=== Section Start ===

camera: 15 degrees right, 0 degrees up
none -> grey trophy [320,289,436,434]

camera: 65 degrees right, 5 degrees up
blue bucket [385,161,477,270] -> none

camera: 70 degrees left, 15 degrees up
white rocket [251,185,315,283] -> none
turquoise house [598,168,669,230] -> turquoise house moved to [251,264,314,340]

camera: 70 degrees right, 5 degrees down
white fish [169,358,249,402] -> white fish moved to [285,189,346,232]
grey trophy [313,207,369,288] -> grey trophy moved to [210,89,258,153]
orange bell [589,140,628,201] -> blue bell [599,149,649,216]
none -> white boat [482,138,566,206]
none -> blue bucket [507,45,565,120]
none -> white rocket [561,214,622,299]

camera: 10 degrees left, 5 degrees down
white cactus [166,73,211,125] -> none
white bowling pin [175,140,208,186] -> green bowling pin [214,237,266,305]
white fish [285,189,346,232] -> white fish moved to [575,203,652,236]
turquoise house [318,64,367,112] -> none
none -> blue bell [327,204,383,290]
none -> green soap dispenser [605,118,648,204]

=== Section End ===

Could I ask you to return the records exactly and in full?

▸ **Answer to this problem**:
camera: 15 degrees right, 0 degrees up
none -> grey trophy [320,289,436,434]

camera: 65 degrees right, 5 degrees up
blue bucket [385,161,477,270] -> none

camera: 70 degrees left, 15 degrees up
white rocket [251,185,315,283] -> none
turquoise house [598,168,669,230] -> turquoise house moved to [251,264,314,340]

camera: 70 degrees right, 5 degrees down
white fish [169,358,249,402] -> white fish moved to [285,189,346,232]
grey trophy [313,207,369,288] -> grey trophy moved to [210,89,258,153]
orange bell [589,140,628,201] -> blue bell [599,149,649,216]
none -> white boat [482,138,566,206]
none -> blue bucket [507,45,565,120]
none -> white rocket [561,214,622,299]

camera: 10 degrees left, 5 degrees down
white cactus [166,73,211,125] -> none
white bowling pin [175,140,208,186] -> green bowling pin [214,237,266,305]
white fish [285,189,346,232] -> white fish moved to [575,203,652,236]
turquoise house [318,64,367,112] -> none
none -> blue bell [327,204,383,290]
none -> green soap dispenser [605,118,648,204]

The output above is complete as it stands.